"""
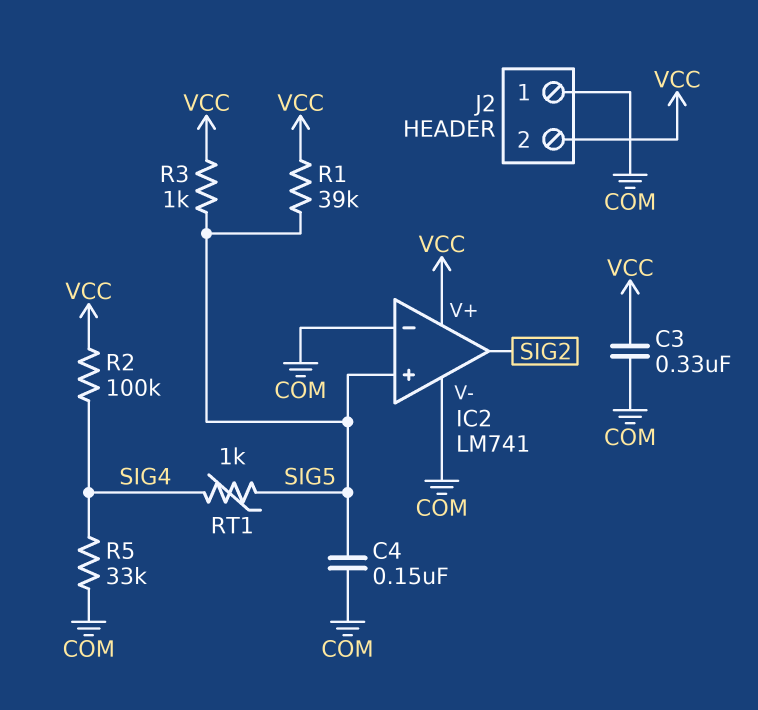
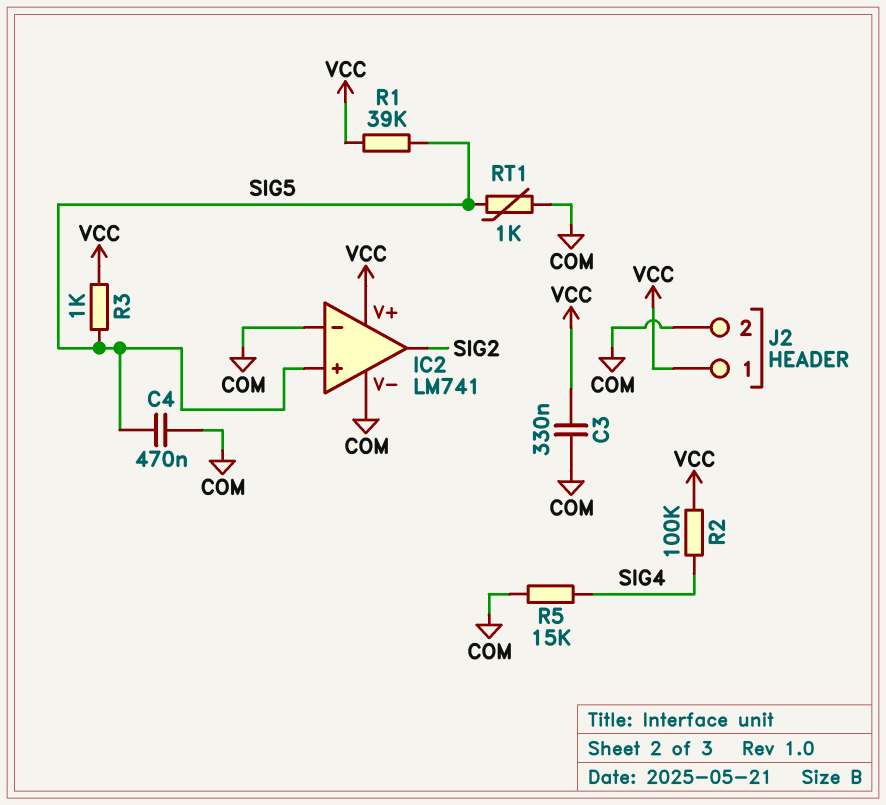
C4: 150nF (COM, SIG5) -> 470nF (COM, SIG5)
J2 pin 1: COM -> VCC
J2 pin 2: VCC -> COM
R5: 33k (COM, SIG4) -> 15k (COM, SIG4)
RT1: 1k (SIG4, SIG5) -> 1k (COM, SIG5)

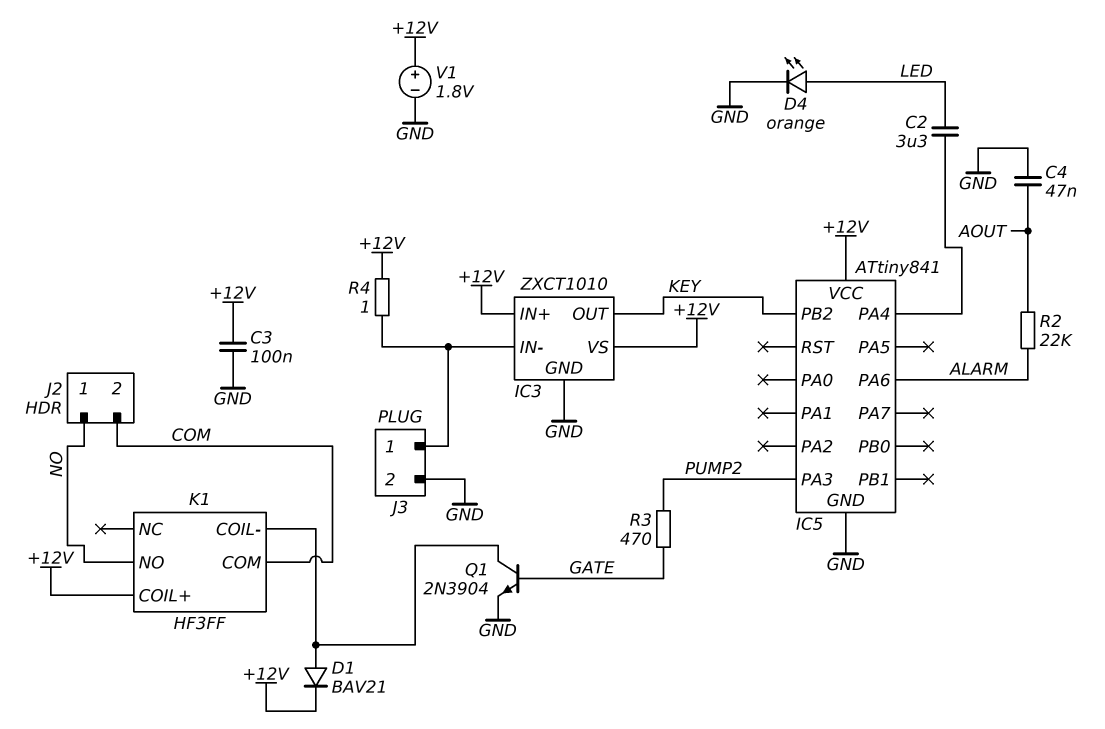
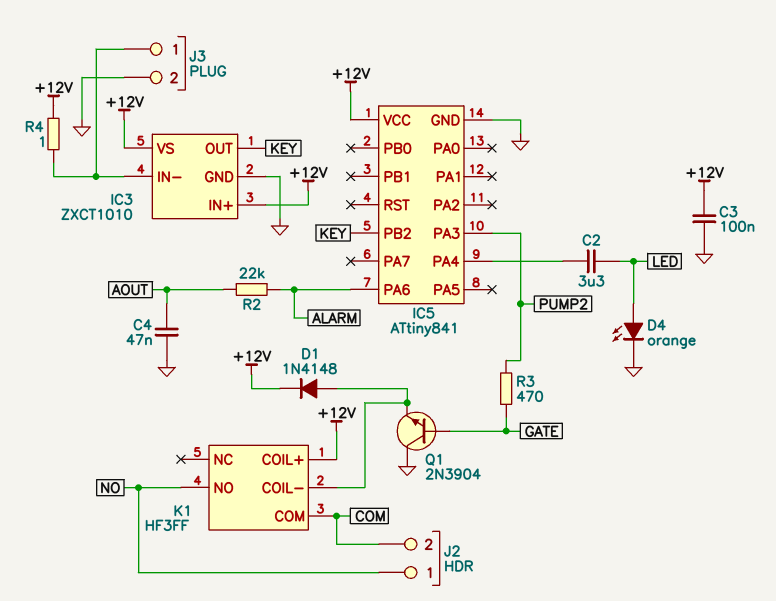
D1: diode BAV21 (A K1/COIL-, K +12V) -> diode 1N4148 (A K1/COIL-, K +12V)
Q1: NPN 2N3904 (B GATE, C K1/COIL-, E GND) -> NPN 2N3904 (B GATE, C GND, E K1/COIL-)
V1: 1.8V (plus +12V, minus GND) -> none

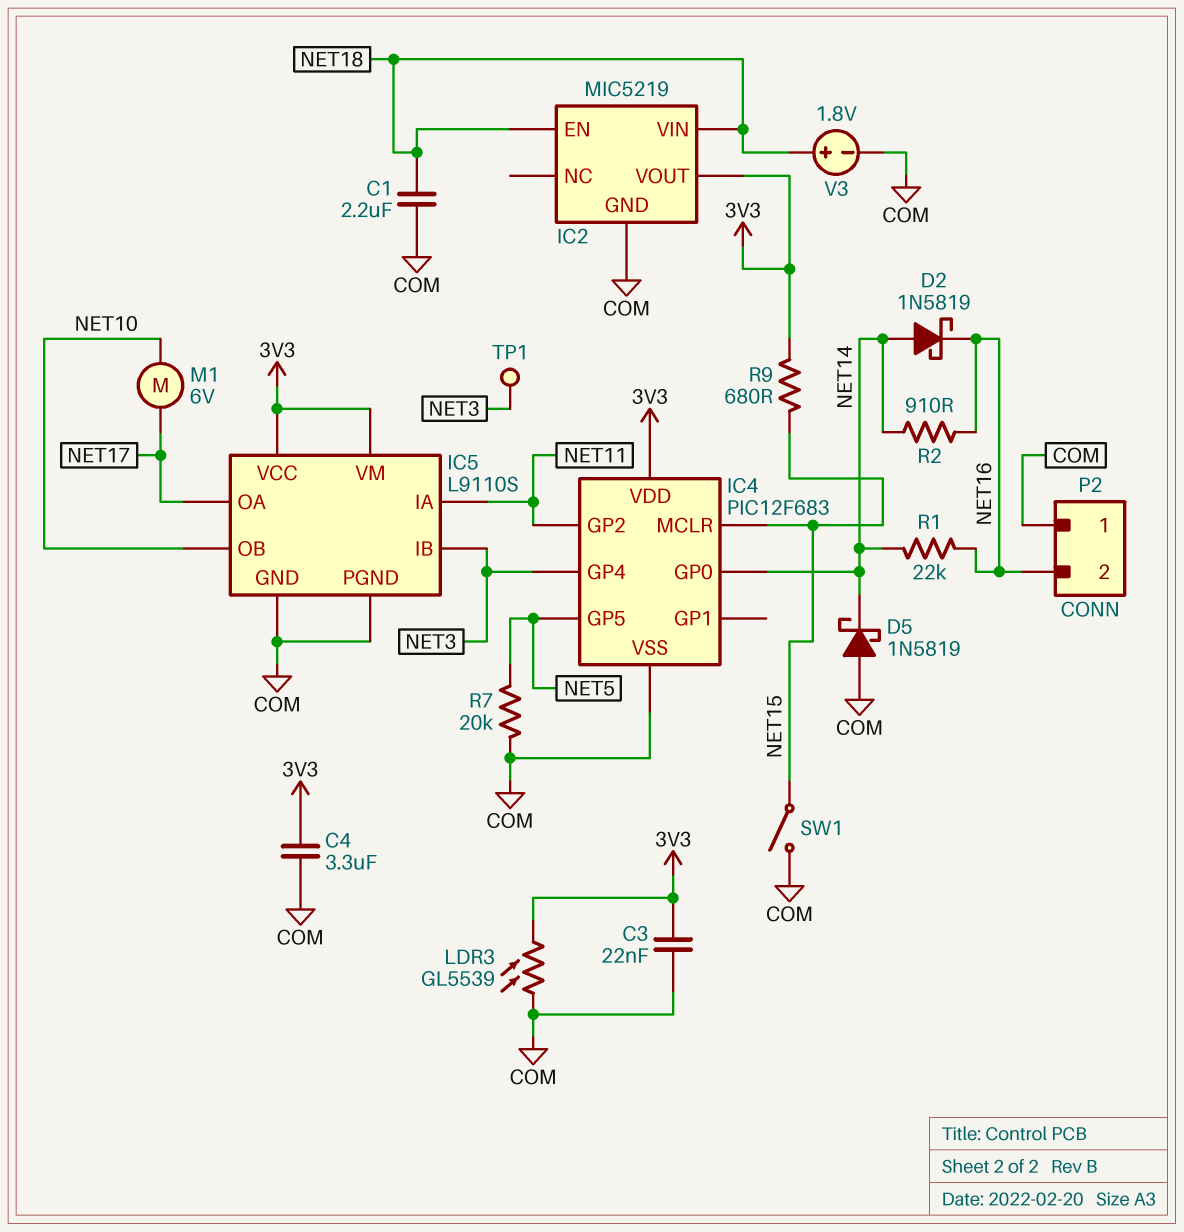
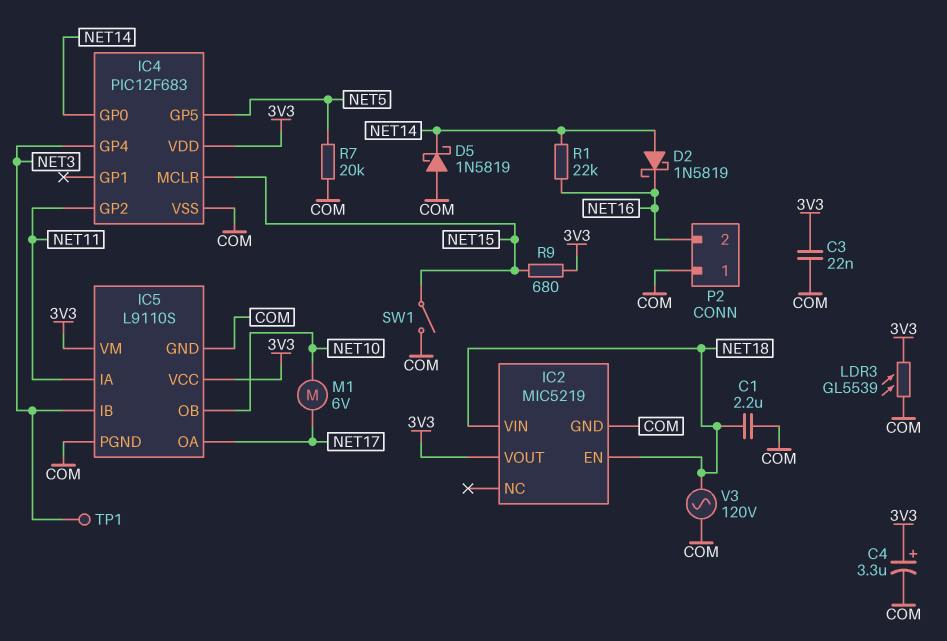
C4: 3.3uF (3V3, COM) -> 3.3uF (plus 3V3, minus COM)
R2: 910 (NET14, NET16) -> none
V3: 1.8V (plus NET18, minus COM) -> AC 120V (COM, NET18)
"""
» Your goal
Give the listing again word for word, but drop every picture.

» Worked solution
C4: 150nF (COM, SIG5) -> 470nF (COM, SIG5)
J2 pin 1: COM -> VCC
J2 pin 2: VCC -> COM
R5: 33k (COM, SIG4) -> 15k (COM, SIG4)
RT1: 1k (SIG4, SIG5) -> 1k (COM, SIG5)

D1: diode BAV21 (A K1/COIL-, K +12V) -> diode 1N4148 (A K1/COIL-, K +12V)
Q1: NPN 2N3904 (B GATE, C K1/COIL-, E GND) -> NPN 2N3904 (B GATE, C GND, E K1/COIL-)
V1: 1.8V (plus +12V, minus GND) -> none

C4: 3.3uF (3V3, COM) -> 3.3uF (plus 3V3, minus COM)
R2: 910 (NET14, NET16) -> none
V3: 1.8V (plus NET18, minus COM) -> AC 120V (COM, NET18)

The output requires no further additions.